### WHAT THE TASK REQUIRES
When a line of the material has the word "PIXELS" in it, copy that line.
-*-*-
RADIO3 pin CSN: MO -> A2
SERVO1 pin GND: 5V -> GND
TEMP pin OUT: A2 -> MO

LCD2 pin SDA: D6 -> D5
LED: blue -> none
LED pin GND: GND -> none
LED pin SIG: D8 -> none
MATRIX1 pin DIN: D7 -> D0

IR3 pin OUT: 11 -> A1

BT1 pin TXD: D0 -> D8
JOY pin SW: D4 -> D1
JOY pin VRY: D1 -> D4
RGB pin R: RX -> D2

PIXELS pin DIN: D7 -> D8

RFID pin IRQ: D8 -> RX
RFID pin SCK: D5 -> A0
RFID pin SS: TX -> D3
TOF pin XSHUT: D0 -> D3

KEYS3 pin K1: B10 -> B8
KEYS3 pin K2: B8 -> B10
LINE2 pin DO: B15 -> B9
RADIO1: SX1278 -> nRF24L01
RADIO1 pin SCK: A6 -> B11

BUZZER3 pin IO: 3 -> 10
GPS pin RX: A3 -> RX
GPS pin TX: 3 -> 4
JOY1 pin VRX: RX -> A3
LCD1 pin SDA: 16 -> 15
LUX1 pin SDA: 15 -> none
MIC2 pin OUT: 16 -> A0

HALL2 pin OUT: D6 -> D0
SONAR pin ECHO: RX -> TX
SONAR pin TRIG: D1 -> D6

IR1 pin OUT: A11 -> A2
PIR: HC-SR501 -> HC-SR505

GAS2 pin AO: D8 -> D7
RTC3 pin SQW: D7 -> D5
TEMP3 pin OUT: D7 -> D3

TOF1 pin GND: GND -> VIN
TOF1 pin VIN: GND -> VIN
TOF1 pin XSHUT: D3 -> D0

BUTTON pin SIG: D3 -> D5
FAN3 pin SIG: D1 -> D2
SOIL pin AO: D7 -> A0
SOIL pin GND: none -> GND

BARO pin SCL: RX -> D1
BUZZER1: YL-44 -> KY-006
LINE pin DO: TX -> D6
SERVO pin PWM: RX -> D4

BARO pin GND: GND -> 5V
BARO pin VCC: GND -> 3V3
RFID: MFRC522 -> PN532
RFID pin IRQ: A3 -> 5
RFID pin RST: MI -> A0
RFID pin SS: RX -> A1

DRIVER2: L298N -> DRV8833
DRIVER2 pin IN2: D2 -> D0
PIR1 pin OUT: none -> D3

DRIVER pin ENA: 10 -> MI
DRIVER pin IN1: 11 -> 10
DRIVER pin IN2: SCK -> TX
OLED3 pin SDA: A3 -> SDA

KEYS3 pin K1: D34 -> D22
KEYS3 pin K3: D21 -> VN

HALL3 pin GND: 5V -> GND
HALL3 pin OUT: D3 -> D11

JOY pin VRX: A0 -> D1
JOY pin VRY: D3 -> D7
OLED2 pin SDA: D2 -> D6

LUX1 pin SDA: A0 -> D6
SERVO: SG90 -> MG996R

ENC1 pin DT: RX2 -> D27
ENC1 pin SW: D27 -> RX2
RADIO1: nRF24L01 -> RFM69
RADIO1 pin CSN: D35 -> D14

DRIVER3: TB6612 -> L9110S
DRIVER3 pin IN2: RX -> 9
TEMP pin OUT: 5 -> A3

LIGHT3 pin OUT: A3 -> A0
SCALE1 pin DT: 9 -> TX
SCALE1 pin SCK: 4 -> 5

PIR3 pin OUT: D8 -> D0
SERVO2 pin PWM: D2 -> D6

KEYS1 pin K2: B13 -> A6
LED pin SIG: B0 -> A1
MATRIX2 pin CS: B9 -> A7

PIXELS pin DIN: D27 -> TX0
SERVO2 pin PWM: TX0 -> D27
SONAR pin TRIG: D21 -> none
-*-*-
### SOLUTION FOR THIS PROBLEM
PIXELS pin DIN: D7 -> D8
PIXELS pin DIN: D27 -> TX0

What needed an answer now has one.